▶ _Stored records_
───
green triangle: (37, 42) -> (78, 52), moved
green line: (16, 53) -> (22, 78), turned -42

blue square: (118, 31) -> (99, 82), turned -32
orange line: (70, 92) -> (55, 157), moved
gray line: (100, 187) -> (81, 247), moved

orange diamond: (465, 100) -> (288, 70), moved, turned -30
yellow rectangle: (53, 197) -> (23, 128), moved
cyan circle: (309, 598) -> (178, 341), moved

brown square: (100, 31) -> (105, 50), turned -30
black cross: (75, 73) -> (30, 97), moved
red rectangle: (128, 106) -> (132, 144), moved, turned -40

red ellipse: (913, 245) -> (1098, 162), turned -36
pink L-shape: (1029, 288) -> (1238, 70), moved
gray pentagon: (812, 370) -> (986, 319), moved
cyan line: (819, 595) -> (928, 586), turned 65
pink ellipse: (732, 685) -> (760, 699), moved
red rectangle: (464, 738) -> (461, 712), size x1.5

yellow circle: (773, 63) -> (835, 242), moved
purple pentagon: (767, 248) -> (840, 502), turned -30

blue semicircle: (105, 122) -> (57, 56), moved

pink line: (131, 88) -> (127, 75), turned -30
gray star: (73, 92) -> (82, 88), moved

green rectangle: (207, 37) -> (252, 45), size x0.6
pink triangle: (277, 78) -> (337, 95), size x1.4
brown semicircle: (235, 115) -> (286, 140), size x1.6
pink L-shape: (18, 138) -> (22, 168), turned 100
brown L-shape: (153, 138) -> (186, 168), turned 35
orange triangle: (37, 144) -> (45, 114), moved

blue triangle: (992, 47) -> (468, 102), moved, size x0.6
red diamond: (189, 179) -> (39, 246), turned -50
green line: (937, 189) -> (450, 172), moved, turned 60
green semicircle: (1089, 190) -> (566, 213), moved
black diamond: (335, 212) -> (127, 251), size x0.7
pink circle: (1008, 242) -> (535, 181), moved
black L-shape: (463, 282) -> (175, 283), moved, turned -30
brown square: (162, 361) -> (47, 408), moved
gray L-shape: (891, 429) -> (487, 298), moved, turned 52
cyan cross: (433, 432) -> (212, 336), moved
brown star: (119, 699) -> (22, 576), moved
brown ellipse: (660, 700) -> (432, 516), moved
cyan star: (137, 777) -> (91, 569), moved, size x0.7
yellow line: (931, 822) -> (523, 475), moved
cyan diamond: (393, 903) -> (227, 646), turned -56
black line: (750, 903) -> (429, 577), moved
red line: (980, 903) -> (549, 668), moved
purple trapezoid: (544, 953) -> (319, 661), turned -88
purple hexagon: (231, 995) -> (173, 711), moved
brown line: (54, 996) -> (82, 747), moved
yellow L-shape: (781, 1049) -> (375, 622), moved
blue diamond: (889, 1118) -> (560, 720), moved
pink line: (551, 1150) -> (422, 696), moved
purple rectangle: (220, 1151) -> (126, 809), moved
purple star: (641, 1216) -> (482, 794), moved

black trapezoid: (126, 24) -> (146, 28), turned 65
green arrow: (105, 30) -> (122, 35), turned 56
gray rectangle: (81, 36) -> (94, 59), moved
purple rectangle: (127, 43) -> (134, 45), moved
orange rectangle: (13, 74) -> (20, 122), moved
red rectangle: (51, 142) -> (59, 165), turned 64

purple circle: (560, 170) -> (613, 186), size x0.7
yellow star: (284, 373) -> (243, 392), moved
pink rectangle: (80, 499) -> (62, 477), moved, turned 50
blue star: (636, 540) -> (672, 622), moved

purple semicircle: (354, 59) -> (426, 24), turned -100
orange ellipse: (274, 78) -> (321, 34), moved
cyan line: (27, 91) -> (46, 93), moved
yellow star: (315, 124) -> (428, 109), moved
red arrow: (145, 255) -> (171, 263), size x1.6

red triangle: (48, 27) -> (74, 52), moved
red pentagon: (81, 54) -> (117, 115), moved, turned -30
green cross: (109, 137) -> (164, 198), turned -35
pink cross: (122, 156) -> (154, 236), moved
───
▶ _YOUR TASK_
Exact copies of the lines from the start of the data up to the line holding "brown ellipse: (660, 700)", both included, are all that is needed.

▶ _WRITTEN RESPONSE_
green triangle: (37, 42) -> (78, 52), moved
green line: (16, 53) -> (22, 78), turned -42

blue square: (118, 31) -> (99, 82), turned -32
orange line: (70, 92) -> (55, 157), moved
gray line: (100, 187) -> (81, 247), moved

orange diamond: (465, 100) -> (288, 70), moved, turned -30
yellow rectangle: (53, 197) -> (23, 128), moved
cyan circle: (309, 598) -> (178, 341), moved

brown square: (100, 31) -> (105, 50), turned -30
black cross: (75, 73) -> (30, 97), moved
red rectangle: (128, 106) -> (132, 144), moved, turned -40

red ellipse: (913, 245) -> (1098, 162), turned -36
pink L-shape: (1029, 288) -> (1238, 70), moved
gray pentagon: (812, 370) -> (986, 319), moved
cyan line: (819, 595) -> (928, 586), turned 65
pink ellipse: (732, 685) -> (760, 699), moved
red rectangle: (464, 738) -> (461, 712), size x1.5

yellow circle: (773, 63) -> (835, 242), moved
purple pentagon: (767, 248) -> (840, 502), turned -30

blue semicircle: (105, 122) -> (57, 56), moved

pink line: (131, 88) -> (127, 75), turned -30
gray star: (73, 92) -> (82, 88), moved

green rectangle: (207, 37) -> (252, 45), size x0.6
pink triangle: (277, 78) -> (337, 95), size x1.4
brown semicircle: (235, 115) -> (286, 140), size x1.6
pink L-shape: (18, 138) -> (22, 168), turned 100
brown L-shape: (153, 138) -> (186, 168), turned 35
orange triangle: (37, 144) -> (45, 114), moved

blue triangle: (992, 47) -> (468, 102), moved, size x0.6
red diamond: (189, 179) -> (39, 246), turned -50
green line: (937, 189) -> (450, 172), moved, turned 60
green semicircle: (1089, 190) -> (566, 213), moved
black diamond: (335, 212) -> (127, 251), size x0.7
pink circle: (1008, 242) -> (535, 181), moved
black L-shape: (463, 282) -> (175, 283), moved, turned -30
brown square: (162, 361) -> (47, 408), moved
gray L-shape: (891, 429) -> (487, 298), moved, turned 52
cyan cross: (433, 432) -> (212, 336), moved
brown star: (119, 699) -> (22, 576), moved
brown ellipse: (660, 700) -> (432, 516), moved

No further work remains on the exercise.